- Aim of the task: Pick out each line among the items below that contains the word "located", and copy those lines in full.

[Target pointing data]
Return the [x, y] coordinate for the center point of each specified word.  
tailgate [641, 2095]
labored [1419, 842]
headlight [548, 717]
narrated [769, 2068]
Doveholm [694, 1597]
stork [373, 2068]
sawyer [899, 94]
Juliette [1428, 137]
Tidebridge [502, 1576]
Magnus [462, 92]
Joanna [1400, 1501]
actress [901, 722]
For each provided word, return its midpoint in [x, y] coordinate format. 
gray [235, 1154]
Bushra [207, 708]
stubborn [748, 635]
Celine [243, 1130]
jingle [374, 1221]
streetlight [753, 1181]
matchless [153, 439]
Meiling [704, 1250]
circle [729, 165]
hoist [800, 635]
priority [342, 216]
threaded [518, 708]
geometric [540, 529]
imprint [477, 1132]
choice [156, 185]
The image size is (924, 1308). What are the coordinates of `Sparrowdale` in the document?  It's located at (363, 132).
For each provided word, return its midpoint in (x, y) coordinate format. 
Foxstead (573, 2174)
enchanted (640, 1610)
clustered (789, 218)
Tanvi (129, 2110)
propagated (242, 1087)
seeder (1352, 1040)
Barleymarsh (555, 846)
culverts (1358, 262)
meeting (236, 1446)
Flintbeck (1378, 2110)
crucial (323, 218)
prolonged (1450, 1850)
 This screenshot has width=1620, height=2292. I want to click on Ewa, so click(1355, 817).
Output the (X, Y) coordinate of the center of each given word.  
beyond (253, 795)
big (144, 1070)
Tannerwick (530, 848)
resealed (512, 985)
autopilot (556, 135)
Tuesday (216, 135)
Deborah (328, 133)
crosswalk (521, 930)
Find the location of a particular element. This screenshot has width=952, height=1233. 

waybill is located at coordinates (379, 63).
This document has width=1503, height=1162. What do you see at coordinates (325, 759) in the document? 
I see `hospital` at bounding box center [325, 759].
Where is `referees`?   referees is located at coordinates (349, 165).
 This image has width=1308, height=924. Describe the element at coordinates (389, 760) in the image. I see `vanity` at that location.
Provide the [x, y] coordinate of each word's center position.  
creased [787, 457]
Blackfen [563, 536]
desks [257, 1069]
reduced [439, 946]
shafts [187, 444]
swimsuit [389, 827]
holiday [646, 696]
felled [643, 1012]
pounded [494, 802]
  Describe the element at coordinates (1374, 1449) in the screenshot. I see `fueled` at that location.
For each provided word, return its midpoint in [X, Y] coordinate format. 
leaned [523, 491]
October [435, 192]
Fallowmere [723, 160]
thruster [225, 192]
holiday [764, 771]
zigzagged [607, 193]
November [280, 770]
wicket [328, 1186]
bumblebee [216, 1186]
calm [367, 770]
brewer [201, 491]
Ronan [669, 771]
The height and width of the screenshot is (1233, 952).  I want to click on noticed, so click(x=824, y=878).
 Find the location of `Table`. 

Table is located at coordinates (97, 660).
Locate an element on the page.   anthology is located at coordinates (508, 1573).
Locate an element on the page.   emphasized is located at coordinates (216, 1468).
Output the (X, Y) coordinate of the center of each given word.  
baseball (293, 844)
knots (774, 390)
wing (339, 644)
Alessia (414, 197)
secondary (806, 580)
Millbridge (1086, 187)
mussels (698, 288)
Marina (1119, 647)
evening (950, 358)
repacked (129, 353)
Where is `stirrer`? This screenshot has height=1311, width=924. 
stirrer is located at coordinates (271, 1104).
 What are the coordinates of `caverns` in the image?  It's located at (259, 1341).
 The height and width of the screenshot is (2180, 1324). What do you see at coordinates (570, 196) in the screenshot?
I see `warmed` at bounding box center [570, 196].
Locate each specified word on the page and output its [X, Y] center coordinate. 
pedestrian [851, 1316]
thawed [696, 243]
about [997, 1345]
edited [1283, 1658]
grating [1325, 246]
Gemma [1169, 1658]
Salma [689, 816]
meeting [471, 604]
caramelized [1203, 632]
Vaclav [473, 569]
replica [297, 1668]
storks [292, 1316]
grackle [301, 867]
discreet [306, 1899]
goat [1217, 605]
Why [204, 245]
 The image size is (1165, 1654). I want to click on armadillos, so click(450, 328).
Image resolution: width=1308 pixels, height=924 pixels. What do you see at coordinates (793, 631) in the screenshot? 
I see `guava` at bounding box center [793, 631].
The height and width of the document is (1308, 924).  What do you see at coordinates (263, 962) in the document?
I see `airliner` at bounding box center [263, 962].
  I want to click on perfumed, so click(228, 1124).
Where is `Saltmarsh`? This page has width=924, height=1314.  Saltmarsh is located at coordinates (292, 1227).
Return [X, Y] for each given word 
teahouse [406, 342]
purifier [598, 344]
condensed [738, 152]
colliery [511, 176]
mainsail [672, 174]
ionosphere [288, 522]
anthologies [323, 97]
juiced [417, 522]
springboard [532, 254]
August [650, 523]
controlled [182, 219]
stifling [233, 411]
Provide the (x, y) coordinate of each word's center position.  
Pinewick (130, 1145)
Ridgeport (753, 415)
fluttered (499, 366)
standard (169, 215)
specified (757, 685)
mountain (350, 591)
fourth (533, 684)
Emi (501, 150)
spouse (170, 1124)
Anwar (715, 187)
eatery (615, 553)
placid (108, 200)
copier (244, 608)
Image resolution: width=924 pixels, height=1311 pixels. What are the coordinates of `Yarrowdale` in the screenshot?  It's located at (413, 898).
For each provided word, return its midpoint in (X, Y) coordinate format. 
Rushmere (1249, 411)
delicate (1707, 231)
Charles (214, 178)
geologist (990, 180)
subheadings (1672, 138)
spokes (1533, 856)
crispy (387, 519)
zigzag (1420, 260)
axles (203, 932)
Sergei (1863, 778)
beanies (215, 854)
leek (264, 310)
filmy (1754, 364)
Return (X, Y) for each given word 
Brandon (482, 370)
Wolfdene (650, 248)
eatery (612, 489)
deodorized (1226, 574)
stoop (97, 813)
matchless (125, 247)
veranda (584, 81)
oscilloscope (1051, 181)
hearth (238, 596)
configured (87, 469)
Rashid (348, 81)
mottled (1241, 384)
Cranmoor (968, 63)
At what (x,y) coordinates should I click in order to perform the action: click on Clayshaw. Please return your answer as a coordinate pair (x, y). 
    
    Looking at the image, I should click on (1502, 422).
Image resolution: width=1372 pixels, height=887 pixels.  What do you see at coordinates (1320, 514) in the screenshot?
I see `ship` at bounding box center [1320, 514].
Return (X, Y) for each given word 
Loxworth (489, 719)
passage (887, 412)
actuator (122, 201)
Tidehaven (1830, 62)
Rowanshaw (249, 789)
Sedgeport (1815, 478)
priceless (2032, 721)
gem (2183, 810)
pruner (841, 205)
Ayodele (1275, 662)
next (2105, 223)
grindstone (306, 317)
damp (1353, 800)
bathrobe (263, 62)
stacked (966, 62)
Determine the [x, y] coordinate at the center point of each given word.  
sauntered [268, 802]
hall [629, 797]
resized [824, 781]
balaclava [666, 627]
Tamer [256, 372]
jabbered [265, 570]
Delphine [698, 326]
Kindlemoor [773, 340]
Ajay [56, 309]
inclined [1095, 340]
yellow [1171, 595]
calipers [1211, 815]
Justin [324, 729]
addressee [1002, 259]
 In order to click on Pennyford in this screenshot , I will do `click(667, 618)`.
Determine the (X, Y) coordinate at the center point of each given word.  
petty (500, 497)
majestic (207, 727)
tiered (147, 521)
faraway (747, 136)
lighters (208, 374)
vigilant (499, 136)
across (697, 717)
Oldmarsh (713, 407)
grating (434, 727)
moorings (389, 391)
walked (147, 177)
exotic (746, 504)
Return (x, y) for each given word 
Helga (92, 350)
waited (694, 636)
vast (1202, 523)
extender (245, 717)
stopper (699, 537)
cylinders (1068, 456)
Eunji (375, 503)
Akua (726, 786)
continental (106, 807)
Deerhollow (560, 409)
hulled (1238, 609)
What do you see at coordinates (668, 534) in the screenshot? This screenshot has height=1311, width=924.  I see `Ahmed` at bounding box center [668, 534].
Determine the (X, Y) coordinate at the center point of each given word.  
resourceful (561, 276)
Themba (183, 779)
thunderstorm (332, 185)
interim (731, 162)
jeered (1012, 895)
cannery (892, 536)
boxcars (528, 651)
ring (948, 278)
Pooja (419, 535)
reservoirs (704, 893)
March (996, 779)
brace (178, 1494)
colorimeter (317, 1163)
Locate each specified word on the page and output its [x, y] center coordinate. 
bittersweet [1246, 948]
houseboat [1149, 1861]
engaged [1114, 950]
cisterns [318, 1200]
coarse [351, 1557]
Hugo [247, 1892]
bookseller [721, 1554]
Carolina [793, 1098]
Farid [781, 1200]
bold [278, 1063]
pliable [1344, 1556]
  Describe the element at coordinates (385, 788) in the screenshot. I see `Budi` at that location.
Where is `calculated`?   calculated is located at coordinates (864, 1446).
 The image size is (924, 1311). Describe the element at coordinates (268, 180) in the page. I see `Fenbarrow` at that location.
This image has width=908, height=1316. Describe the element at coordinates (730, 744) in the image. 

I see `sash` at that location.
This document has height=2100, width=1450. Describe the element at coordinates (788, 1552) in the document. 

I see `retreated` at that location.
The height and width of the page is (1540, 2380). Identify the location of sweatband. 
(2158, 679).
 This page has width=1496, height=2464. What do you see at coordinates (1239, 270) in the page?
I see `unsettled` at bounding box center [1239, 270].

- Solution to the exercise:
The image size is (924, 1308). What are the coordinates of `Sparrowdale` in the document?  It's located at (363, 132).
waybill is located at coordinates (379, 63).
Where is `referees`?   referees is located at coordinates (349, 165).
Table is located at coordinates (97, 660).
Locate an element on the page.   anthology is located at coordinates (508, 1573).
Locate an element on the page.   emphasized is located at coordinates (216, 1468).
stirrer is located at coordinates (271, 1104).
 What are the coordinates of `caverns` in the image?  It's located at (259, 1341).
Where is `Saltmarsh`? This page has width=924, height=1314.  Saltmarsh is located at coordinates (292, 1227).
Image resolution: width=924 pixels, height=1311 pixels. What are the coordinates of `Yarrowdale` in the screenshot?  It's located at (413, 898).
Where is `calculated`?   calculated is located at coordinates (864, 1446).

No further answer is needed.